Working data
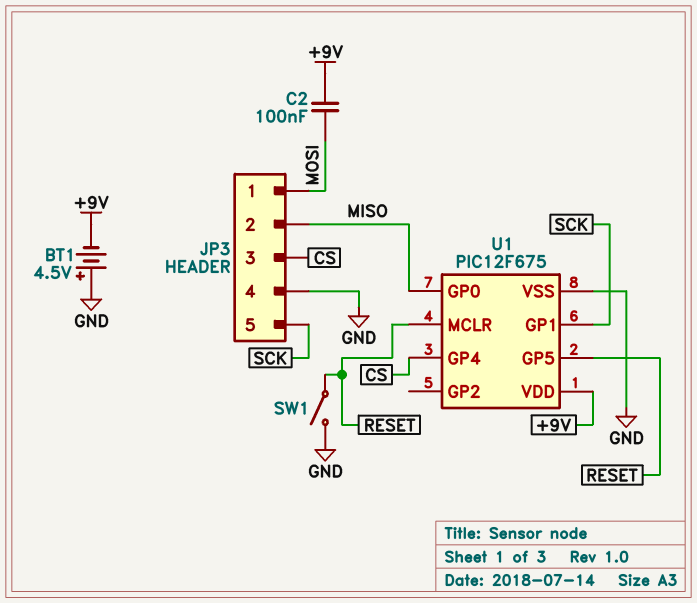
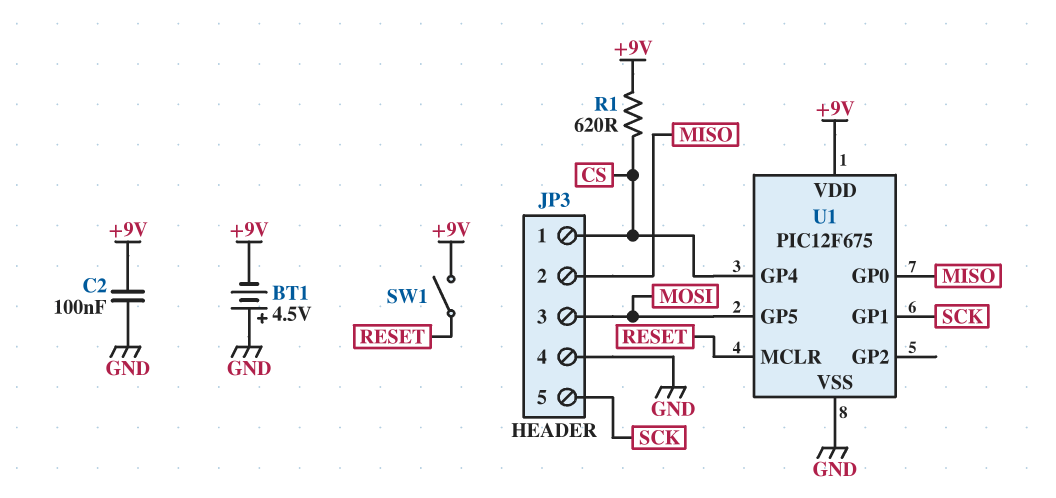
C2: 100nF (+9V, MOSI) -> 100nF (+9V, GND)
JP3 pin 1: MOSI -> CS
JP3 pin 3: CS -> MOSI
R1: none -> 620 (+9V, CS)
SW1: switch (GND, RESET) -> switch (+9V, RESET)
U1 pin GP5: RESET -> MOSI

Goal of the exercise
Output each record above word for word, leaving out images.

Result below
C2: 100nF (+9V, MOSI) -> 100nF (+9V, GND)
JP3 pin 1: MOSI -> CS
JP3 pin 3: CS -> MOSI
R1: none -> 620 (+9V, CS)
SW1: switch (GND, RESET) -> switch (+9V, RESET)
U1 pin GP5: RESET -> MOSI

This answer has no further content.